### Ordered vertex lists

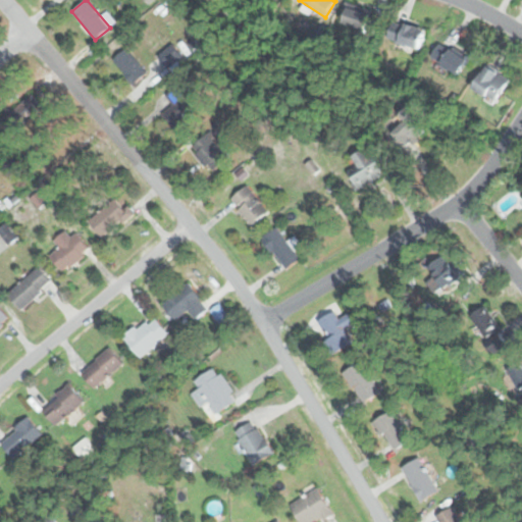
[(342,24),(374,36),(381,15),(348,4),(342,24)]
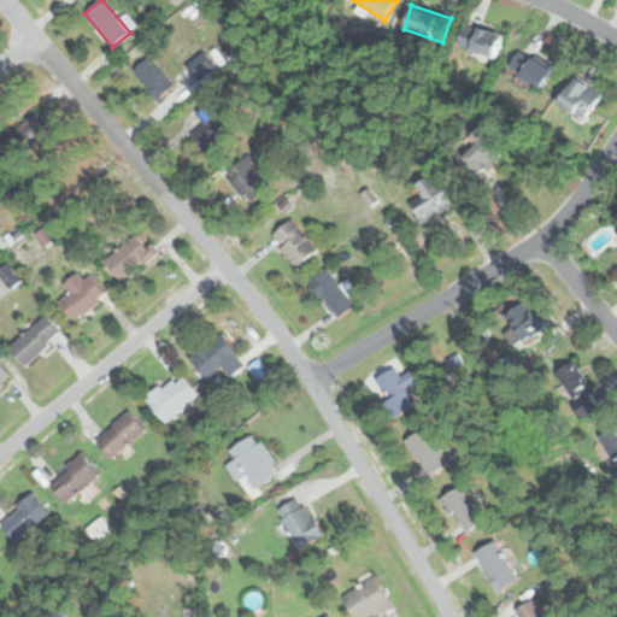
[(458,48),(495,59),(503,36),(465,24),(458,48)]
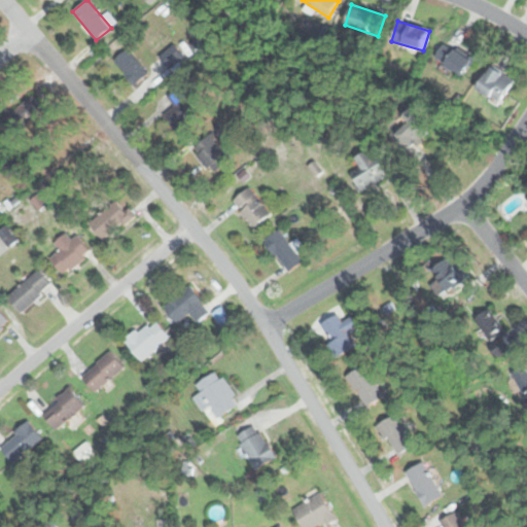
[(434,59),(462,77),(472,62),(445,43),(434,59)]
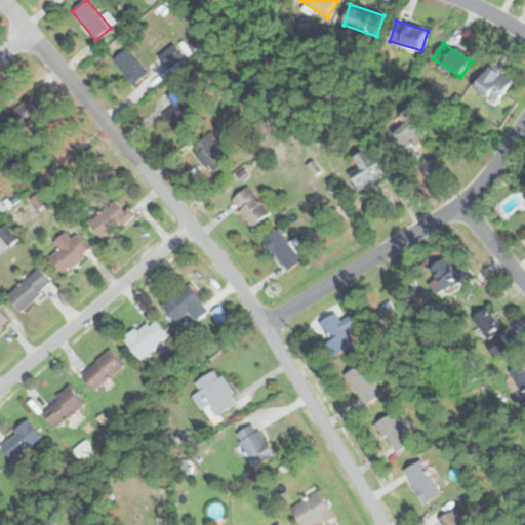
[(148,75),(128,48),(112,61),(131,86),(148,75)]
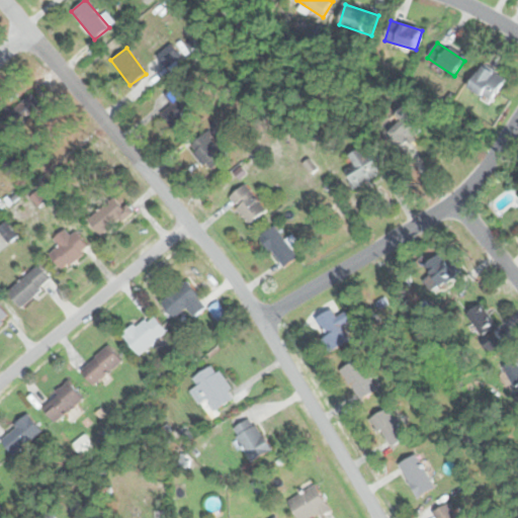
[(505,79),(484,66),(468,88),(490,102),(505,79)]
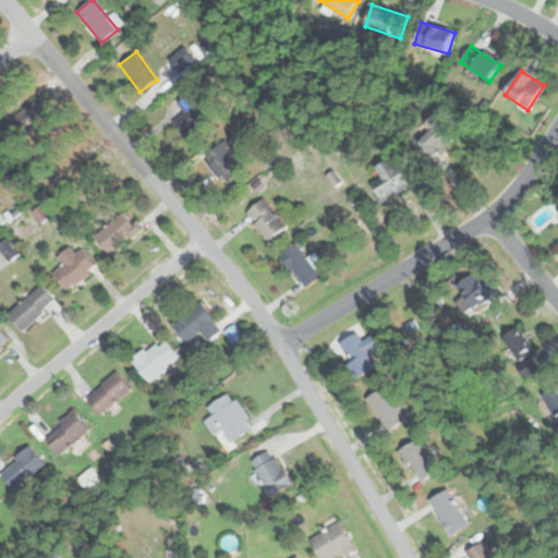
[(173,122),(185,137),(210,117),(191,92),(178,101),(185,111),(173,122)]
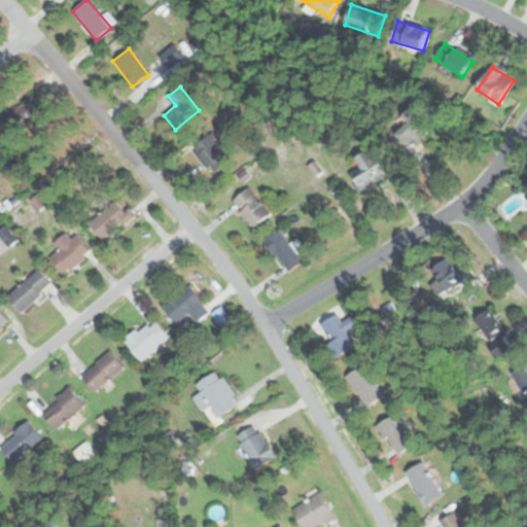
[(3,119),(15,134),(44,110),(32,96),(3,119)]
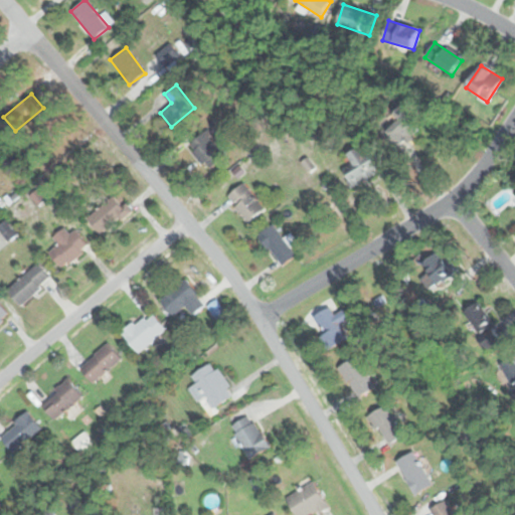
[(383,130),(394,145),(418,129),(408,113),(383,130)]
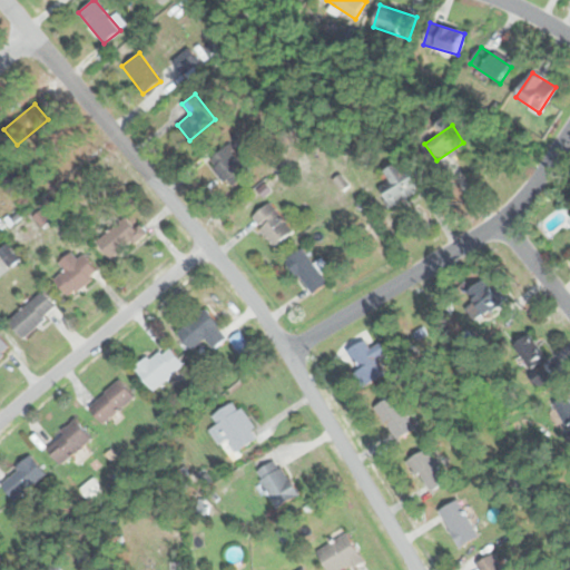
[(210,161),(231,187),(249,173),(228,146),(210,161)]
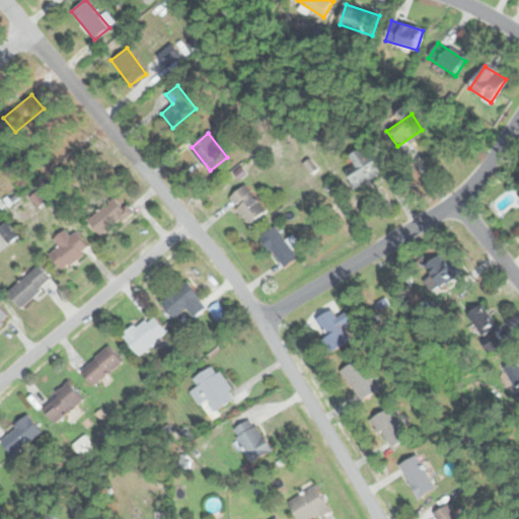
[(368,156),(364,149),(351,157),(356,165),(345,171),(355,189),(389,168),(378,150),(368,156)]
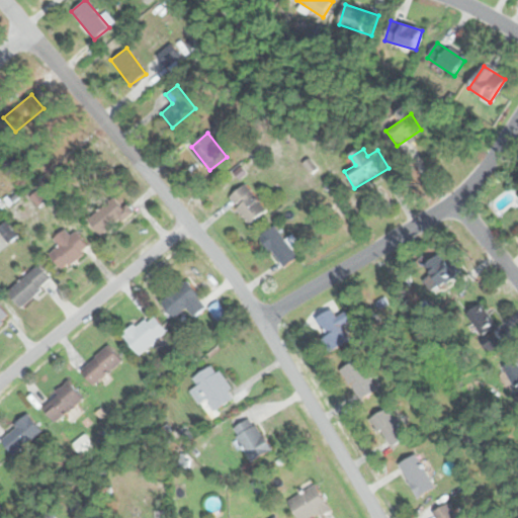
[(249,224),(266,210),(246,184),(229,198),(249,224)]
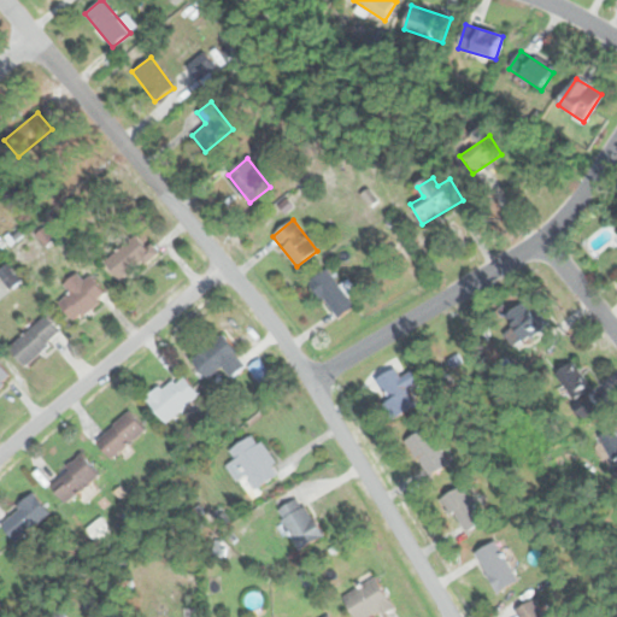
[(105,262),(124,283),(157,254),(137,233),(105,262)]
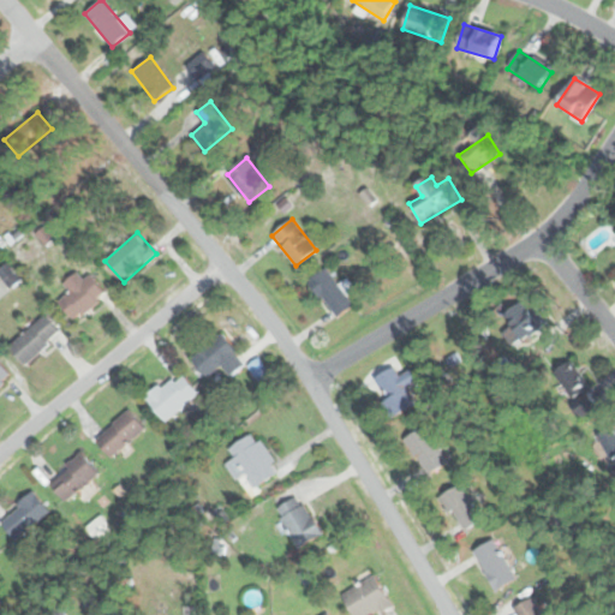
[(0,275),(11,287),(21,279),(7,264),(0,270),(0,275)]
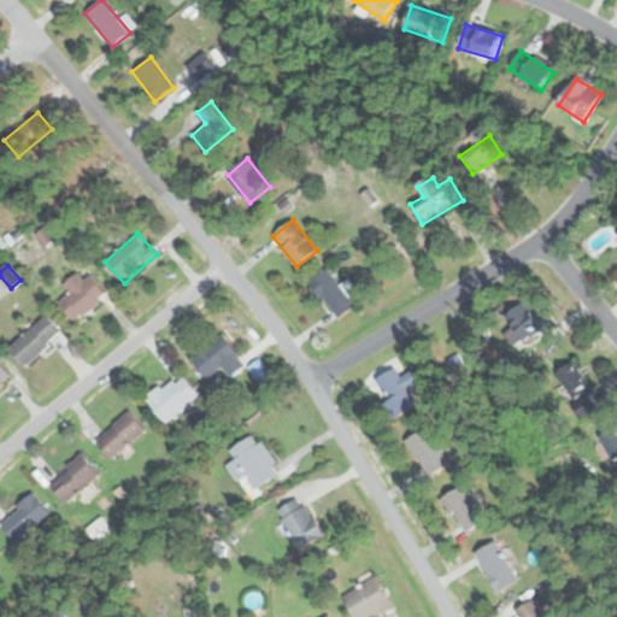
[(348,297),(357,288),(347,278),(341,283),(325,268),(309,283),(341,316),(354,304),(348,297)]
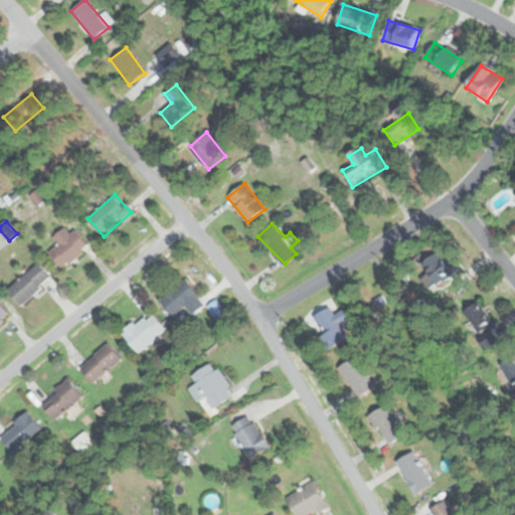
[(62,268),(90,246),(75,228),(69,233),(64,226),(52,236),(58,243),(49,251),(62,268)]
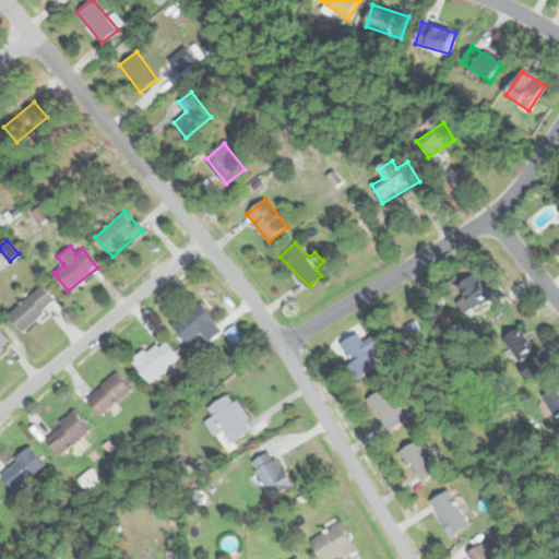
[(478,310),(494,292),(480,281),(465,298),(478,310)]
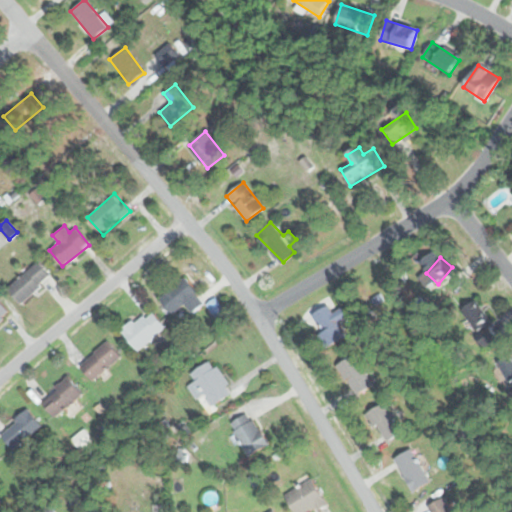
[(21,303),(51,276),(37,261),(7,288),(21,303)]
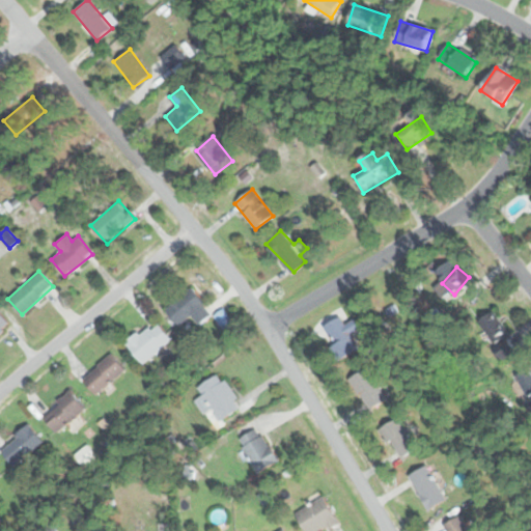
[(191,315),(199,325),(213,313),(191,287),(165,309),(179,325),(191,315)]
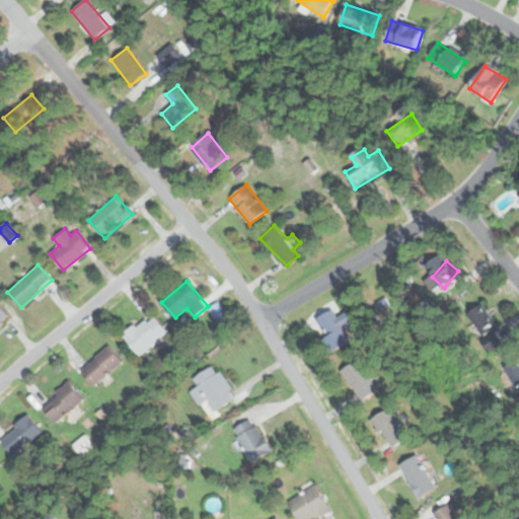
[(485,335),(497,324),(482,305),(469,315),(485,335)]
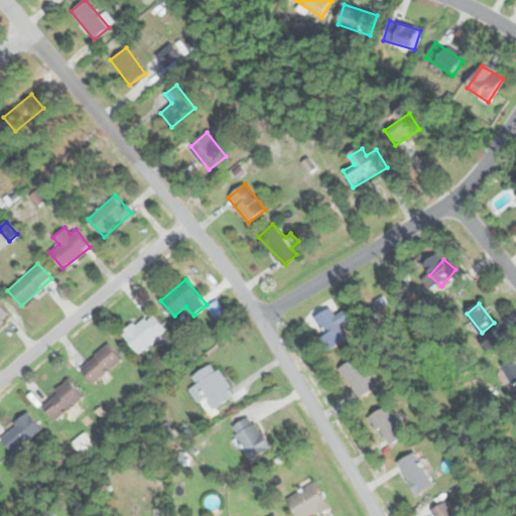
[(0,305),(8,314),(0,321),(0,305)]
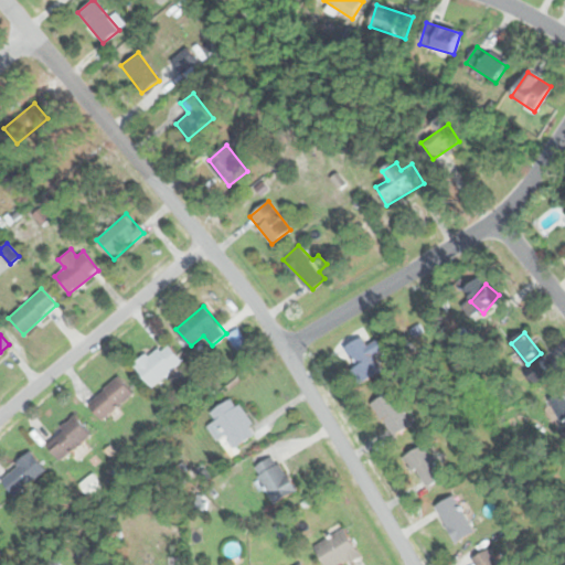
[(374,354),(383,350),(376,339),(368,344),(362,336),(343,347),(364,382),(384,370),(374,354)]
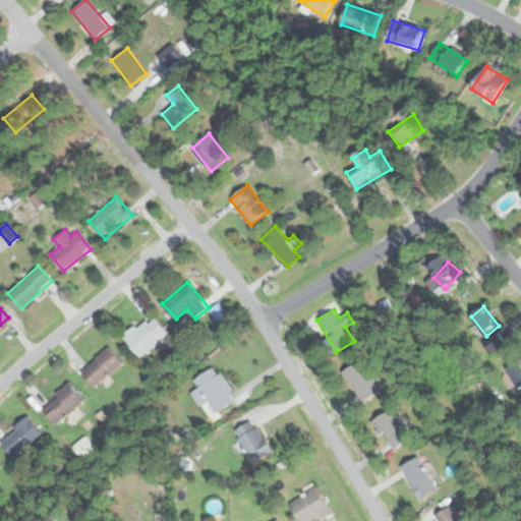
[(168,333),(151,312),(123,338),(140,357),(168,333)]
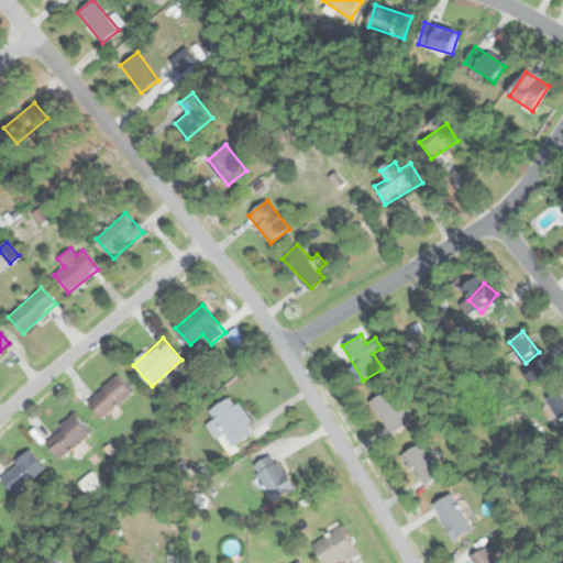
[(133,394),(121,376),(90,397),(102,416),(133,394)]
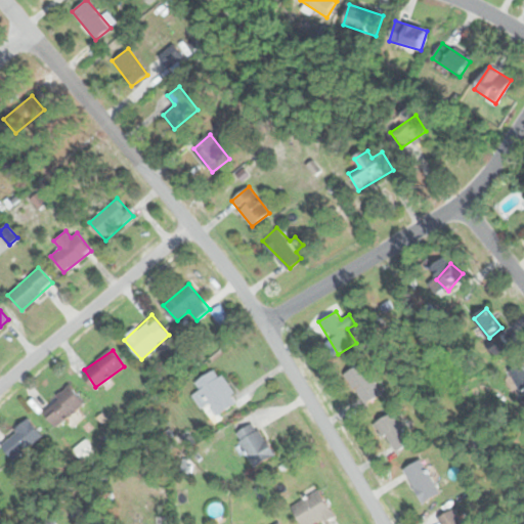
[(523,359),(509,367),(522,395),(523,394),(523,359)]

### Your objective
Each line above gets copied exactly; leave the pictures out.

### Answer space
[(342,24),(374,36),(381,15),(348,4),(342,24)]
[(458,48),(495,59),(503,36),(465,24),(458,48)]
[(434,59),(462,77),(472,62),(445,43),(434,59)]
[(148,75),(128,48),(112,61),(131,86),(148,75)]
[(505,79),(484,66),(468,88),(490,102),(505,79)]
[(173,122),(185,137),(210,117),(191,92),(178,101),(185,111),(173,122)]
[(3,119),(15,134),(44,110),(32,96),(3,119)]
[(383,130),(394,145),(418,129),(408,113),(383,130)]
[(210,161),(231,187),(249,173),(228,146),(210,161)]
[(368,156),(364,149),(351,157),(356,165),(345,171),(355,189),(389,168),(378,150),(368,156)]
[(249,224),(266,210),(246,184),(229,198),(249,224)]
[(105,262),(124,283),(157,254),(137,233),(105,262)]
[(0,275),(11,287),(21,279),(7,264),(0,270),(0,275)]
[(348,297),(357,288),(347,278),(341,283),(325,268),(309,283),(341,316),(354,304),(348,297)]
[(62,268),(90,246),(75,228),(69,233),(64,226),(52,236),(58,243),(49,251),(62,268)]
[(478,310),(494,292),(480,281),(465,298),(478,310)]
[(21,303),(51,276),(37,261),(7,288),(21,303)]
[(191,315),(199,325),(213,313),(191,287),(165,309),(179,325),(191,315)]
[(485,335),(497,324),(482,305),(469,315),(485,335)]
[(0,305),(8,314),(0,321),(0,305)]
[(374,354),(383,350),(376,339),(368,344),(362,336),(343,347),(364,382),(384,370),(374,354)]
[(168,333),(151,312),(123,338),(140,357),(168,333)]
[(133,394),(121,376),(90,397),(102,416),(133,394)]
[(523,359),(509,367),(522,395),(523,394),(523,359)]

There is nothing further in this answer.